---- Listed records
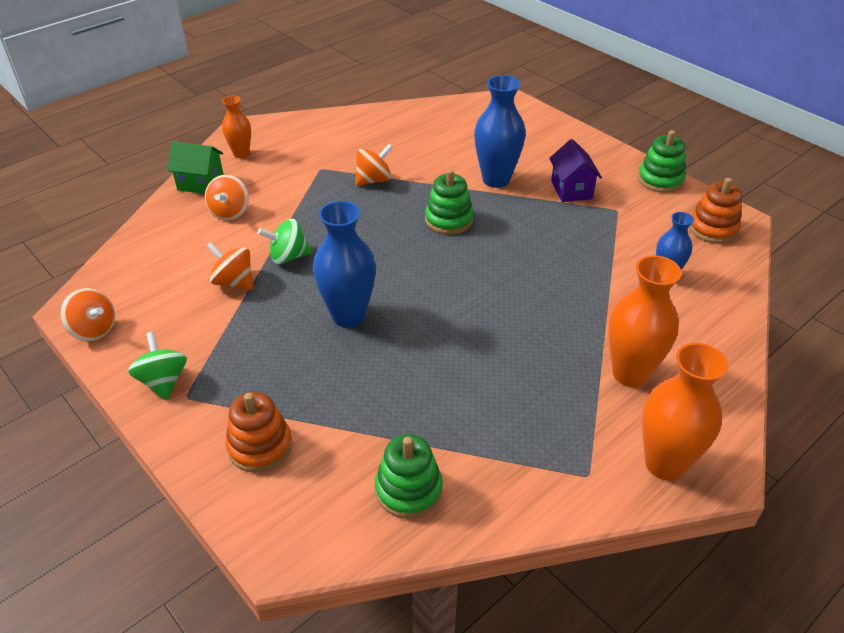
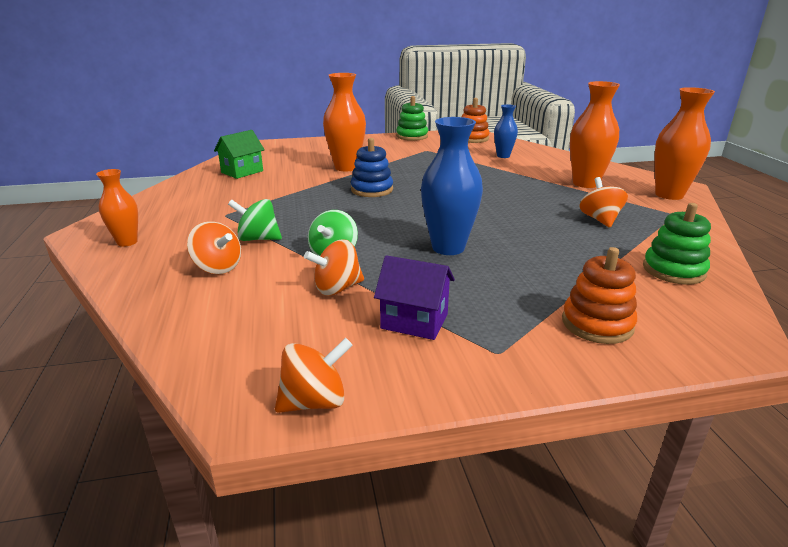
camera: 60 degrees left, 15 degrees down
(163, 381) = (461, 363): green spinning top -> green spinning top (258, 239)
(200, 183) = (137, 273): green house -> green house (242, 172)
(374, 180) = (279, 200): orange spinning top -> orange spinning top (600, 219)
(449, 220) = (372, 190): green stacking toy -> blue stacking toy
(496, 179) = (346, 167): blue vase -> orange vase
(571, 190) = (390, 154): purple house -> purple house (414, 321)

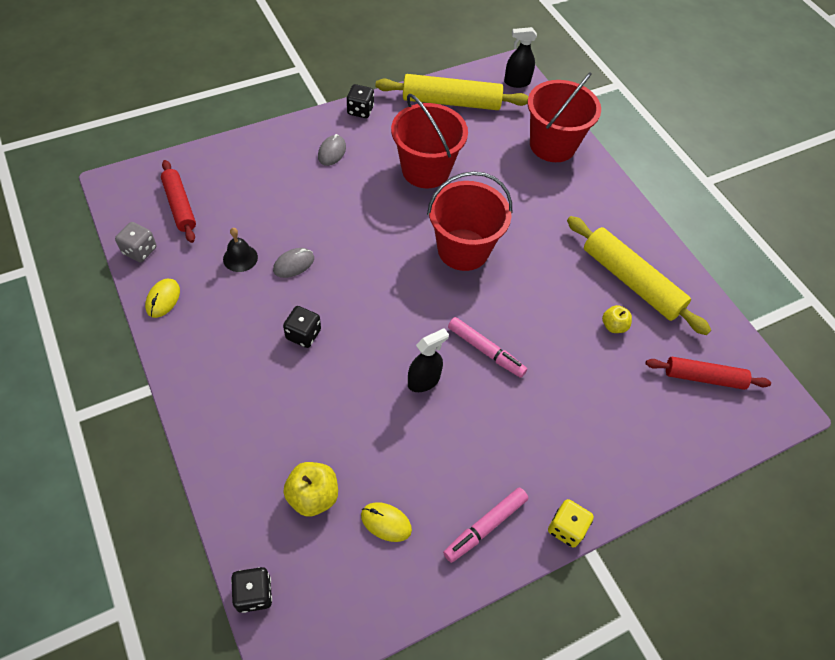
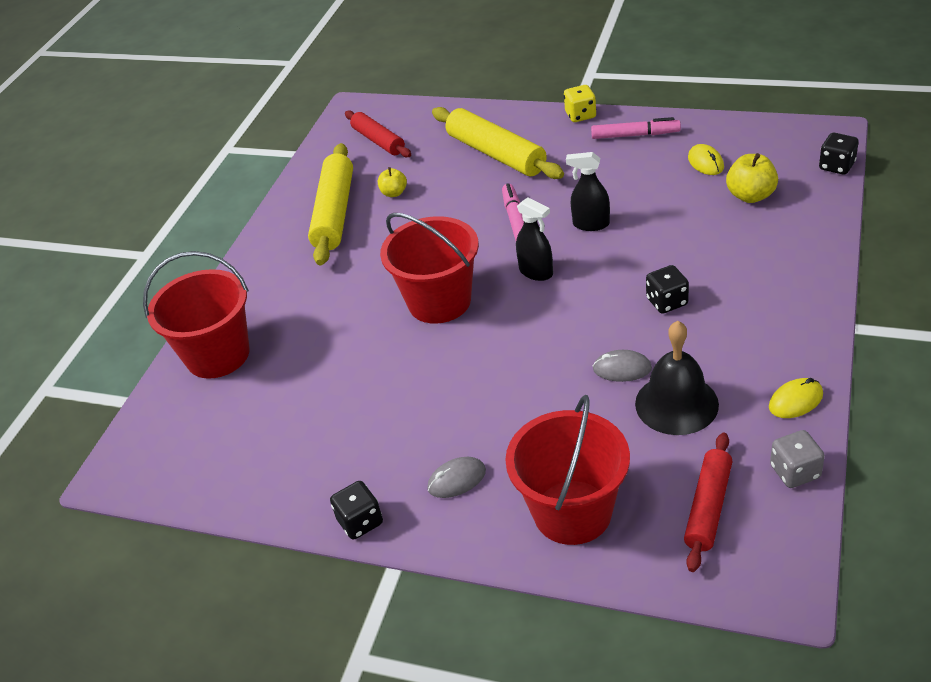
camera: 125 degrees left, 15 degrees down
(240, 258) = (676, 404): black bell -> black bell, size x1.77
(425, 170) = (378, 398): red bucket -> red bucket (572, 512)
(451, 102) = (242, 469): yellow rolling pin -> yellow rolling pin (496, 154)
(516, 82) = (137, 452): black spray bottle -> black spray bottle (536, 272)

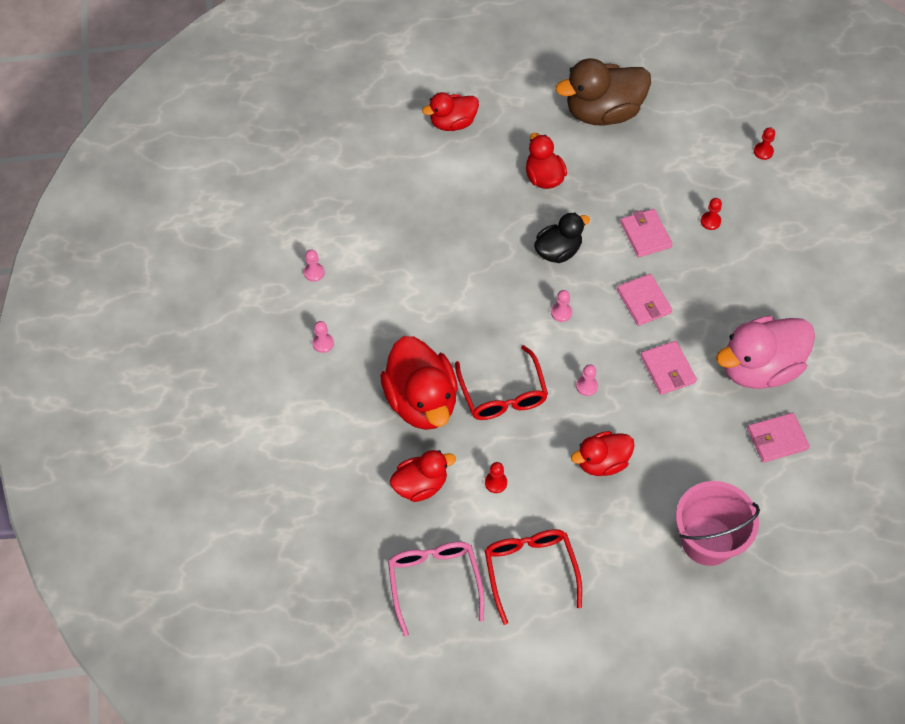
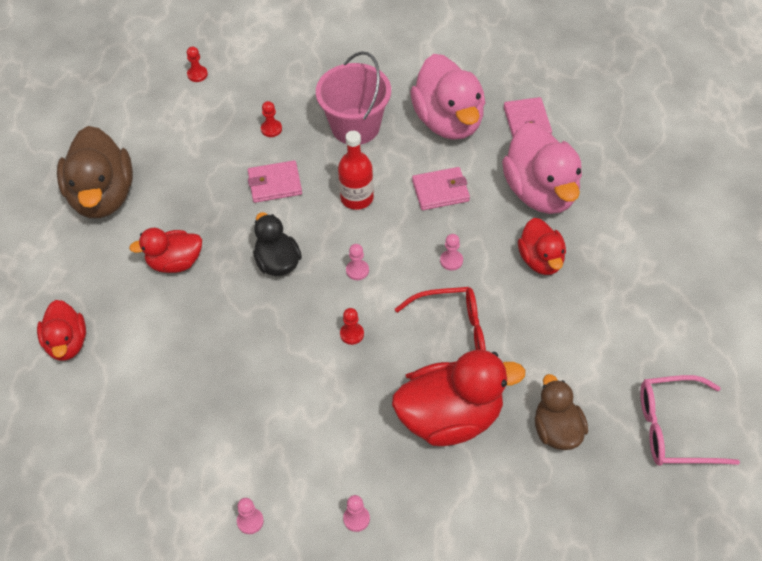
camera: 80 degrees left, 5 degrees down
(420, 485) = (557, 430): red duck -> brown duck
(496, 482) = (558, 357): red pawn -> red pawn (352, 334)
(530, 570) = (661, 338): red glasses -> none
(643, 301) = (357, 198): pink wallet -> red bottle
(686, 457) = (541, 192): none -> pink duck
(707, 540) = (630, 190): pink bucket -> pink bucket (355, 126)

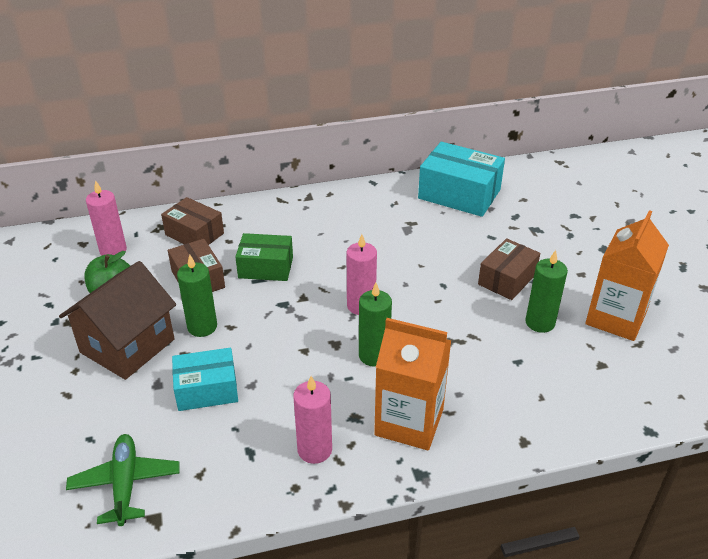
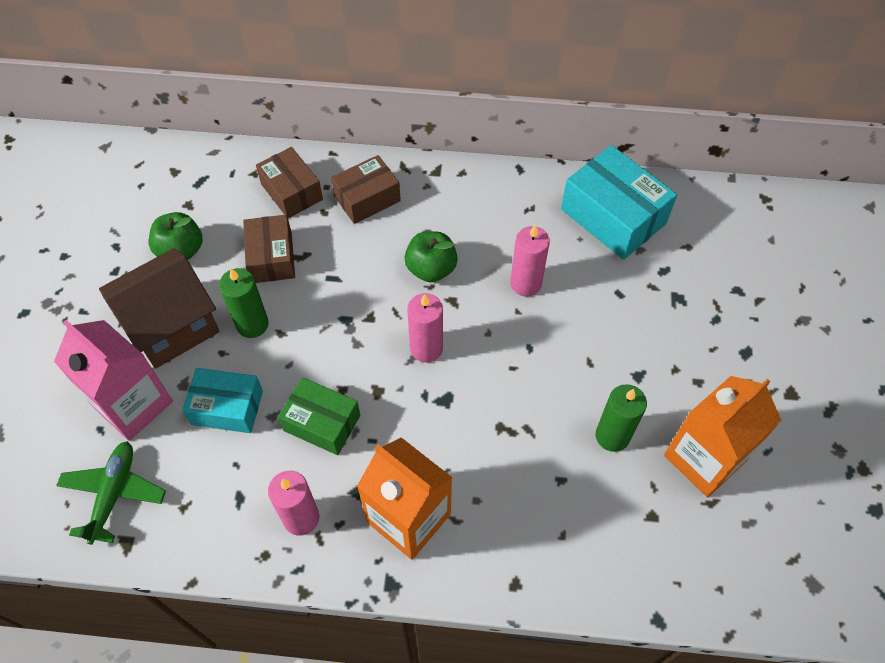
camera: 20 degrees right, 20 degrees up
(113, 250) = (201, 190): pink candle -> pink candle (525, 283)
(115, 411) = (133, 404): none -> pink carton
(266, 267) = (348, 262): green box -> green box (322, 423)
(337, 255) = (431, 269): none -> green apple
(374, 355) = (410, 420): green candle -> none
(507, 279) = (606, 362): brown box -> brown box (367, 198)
--------
> _What is needed_:
Do not copy pictures. Restate exactly the lines from the one containing "(571, 190) = (390, 154): purple" through the last line of the records.

> _Exercise result_:
(571, 190) = (390, 154): purple house -> purple house (414, 321)

camera: 125 degrees left, 15 degrees down
(240, 258) = (676, 404): black bell -> black bell, size x1.77
(425, 170) = (378, 398): red bucket -> red bucket (572, 512)
(451, 102) = (242, 469): yellow rolling pin -> yellow rolling pin (496, 154)
(516, 82) = (137, 452): black spray bottle -> black spray bottle (536, 272)

camera: 80 degrees left, 5 degrees down
(420, 485) = (557, 430): red duck -> brown duck
(496, 482) = (558, 357): red pawn -> red pawn (352, 334)
(530, 570) = (661, 338): red glasses -> none
(643, 301) = (357, 198): pink wallet -> red bottle
(686, 457) = (541, 192): none -> pink duck
(707, 540) = (630, 190): pink bucket -> pink bucket (355, 126)

camera: 20 degrees right, 20 degrees up
(113, 250) = (201, 190): pink candle -> pink candle (525, 283)
(115, 411) = (133, 404): none -> pink carton
(266, 267) = (348, 262): green box -> green box (322, 423)
(337, 255) = (431, 269): none -> green apple
(374, 355) = (410, 420): green candle -> none
(507, 279) = (606, 362): brown box -> brown box (367, 198)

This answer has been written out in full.